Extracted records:
___
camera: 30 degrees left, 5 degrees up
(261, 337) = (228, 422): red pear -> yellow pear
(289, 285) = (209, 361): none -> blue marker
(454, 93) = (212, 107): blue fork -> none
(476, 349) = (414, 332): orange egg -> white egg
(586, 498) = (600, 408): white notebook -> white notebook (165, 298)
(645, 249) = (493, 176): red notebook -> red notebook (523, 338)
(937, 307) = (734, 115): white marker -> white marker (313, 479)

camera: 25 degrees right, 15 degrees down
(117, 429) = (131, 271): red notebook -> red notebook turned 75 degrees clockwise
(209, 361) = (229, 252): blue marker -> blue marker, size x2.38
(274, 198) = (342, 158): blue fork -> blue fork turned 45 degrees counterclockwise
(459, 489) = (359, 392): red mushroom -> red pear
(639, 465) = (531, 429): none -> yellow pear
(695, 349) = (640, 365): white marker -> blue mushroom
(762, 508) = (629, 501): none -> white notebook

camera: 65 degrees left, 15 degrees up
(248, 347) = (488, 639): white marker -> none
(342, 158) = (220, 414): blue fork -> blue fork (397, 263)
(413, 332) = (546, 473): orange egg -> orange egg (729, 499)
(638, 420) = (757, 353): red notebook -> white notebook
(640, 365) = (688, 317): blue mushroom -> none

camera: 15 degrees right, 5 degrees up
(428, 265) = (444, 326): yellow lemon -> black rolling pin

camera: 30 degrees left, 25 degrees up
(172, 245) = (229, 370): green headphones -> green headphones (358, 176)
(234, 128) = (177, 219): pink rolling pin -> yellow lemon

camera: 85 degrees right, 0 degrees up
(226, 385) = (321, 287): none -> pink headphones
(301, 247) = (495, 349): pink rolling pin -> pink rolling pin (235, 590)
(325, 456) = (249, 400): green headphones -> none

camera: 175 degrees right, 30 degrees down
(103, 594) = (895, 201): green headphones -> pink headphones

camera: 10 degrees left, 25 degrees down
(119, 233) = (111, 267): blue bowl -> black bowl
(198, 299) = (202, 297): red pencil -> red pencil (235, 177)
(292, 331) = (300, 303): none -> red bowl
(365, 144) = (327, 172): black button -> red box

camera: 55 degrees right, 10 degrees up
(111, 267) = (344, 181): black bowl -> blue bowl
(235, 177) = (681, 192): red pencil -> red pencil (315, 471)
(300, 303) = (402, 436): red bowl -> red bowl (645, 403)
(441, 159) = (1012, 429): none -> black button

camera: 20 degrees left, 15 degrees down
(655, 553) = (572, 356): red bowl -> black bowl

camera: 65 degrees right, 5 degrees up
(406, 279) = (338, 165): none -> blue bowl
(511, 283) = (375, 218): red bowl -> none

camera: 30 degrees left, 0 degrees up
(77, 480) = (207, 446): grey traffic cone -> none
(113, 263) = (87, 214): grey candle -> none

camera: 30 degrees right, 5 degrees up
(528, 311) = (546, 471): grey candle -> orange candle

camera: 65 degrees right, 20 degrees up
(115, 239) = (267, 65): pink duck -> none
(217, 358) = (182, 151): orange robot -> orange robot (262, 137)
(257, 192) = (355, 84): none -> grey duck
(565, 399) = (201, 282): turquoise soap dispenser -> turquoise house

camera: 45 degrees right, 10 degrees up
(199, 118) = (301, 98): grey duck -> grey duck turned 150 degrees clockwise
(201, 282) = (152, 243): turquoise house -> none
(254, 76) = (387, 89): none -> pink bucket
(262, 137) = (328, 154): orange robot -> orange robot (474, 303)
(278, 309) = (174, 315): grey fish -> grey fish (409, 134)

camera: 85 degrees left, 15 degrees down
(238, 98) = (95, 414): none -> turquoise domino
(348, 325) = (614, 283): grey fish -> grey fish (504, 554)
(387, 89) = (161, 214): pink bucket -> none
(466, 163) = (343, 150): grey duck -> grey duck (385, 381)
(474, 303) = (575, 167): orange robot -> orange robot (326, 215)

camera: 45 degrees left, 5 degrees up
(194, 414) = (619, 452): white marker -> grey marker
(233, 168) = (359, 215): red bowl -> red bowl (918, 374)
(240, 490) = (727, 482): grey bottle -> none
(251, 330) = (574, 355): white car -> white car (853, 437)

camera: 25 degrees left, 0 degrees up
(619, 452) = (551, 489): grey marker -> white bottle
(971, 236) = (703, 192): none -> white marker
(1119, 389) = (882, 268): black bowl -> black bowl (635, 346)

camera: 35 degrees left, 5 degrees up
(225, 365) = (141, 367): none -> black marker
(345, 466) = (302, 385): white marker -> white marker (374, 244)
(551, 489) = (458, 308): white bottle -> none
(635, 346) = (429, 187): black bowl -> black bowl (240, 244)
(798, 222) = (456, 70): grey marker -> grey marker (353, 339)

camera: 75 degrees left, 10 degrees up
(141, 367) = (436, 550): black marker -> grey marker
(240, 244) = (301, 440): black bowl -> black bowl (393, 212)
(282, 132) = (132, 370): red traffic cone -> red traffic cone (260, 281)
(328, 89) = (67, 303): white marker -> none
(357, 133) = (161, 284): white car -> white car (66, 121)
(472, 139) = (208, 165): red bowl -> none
___
Exercise aim:
Going through the data above, count each line that contains "notebook" and give only that figure.

Answer box:
5